Task objective:
Set down every line of the records below word for word, leaving out the pictures.

Data records:
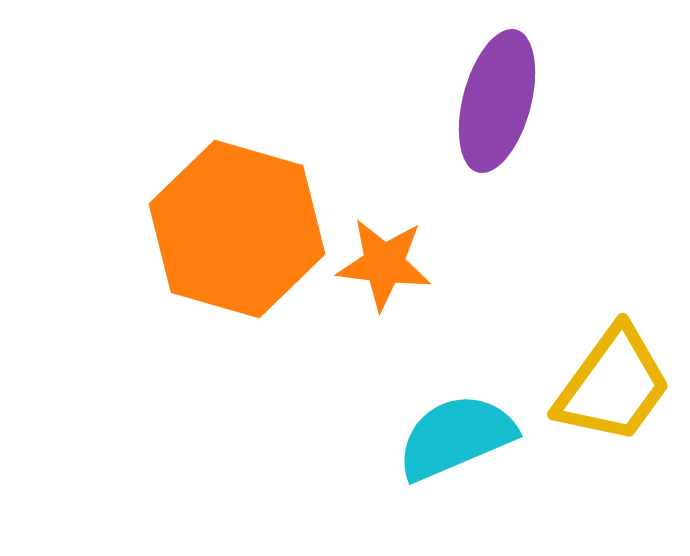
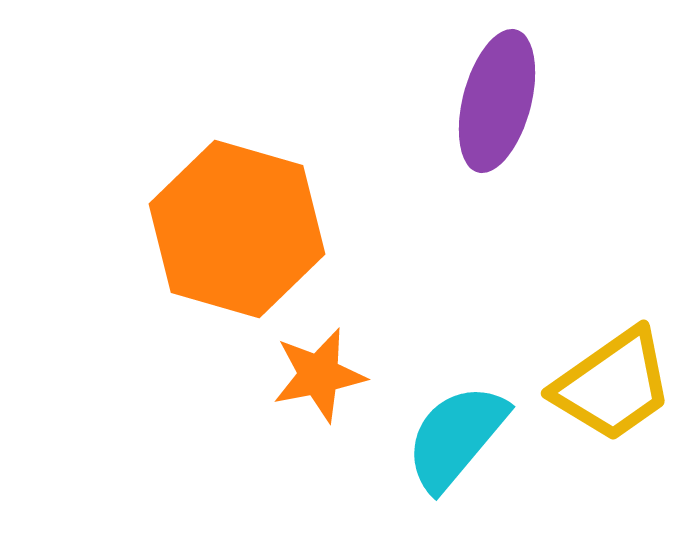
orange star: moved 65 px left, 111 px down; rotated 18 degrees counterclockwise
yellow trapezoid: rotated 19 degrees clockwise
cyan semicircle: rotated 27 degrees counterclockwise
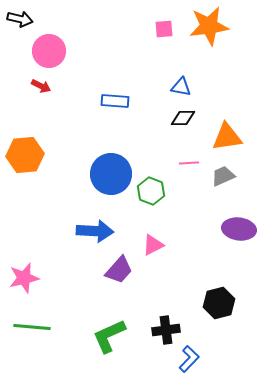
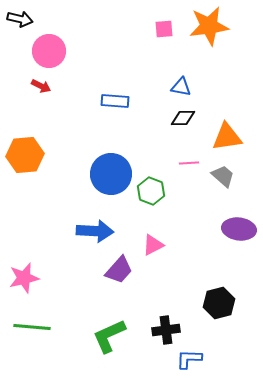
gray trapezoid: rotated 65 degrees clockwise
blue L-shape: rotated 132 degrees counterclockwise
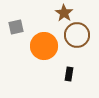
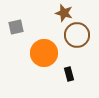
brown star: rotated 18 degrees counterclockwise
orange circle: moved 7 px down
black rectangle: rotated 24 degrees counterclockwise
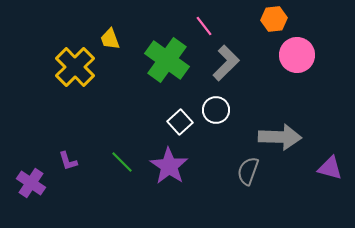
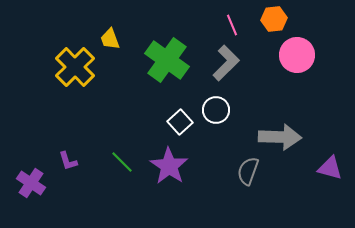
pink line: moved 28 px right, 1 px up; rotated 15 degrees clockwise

Answer to the task:
orange star: moved 65 px left, 111 px down; rotated 18 degrees counterclockwise
yellow trapezoid: rotated 19 degrees clockwise
cyan semicircle: rotated 27 degrees counterclockwise
gray trapezoid: rotated 65 degrees clockwise
blue L-shape: rotated 132 degrees counterclockwise
brown star: rotated 18 degrees counterclockwise
orange circle: moved 7 px down
black rectangle: rotated 24 degrees counterclockwise
pink line: moved 28 px right, 1 px up; rotated 15 degrees clockwise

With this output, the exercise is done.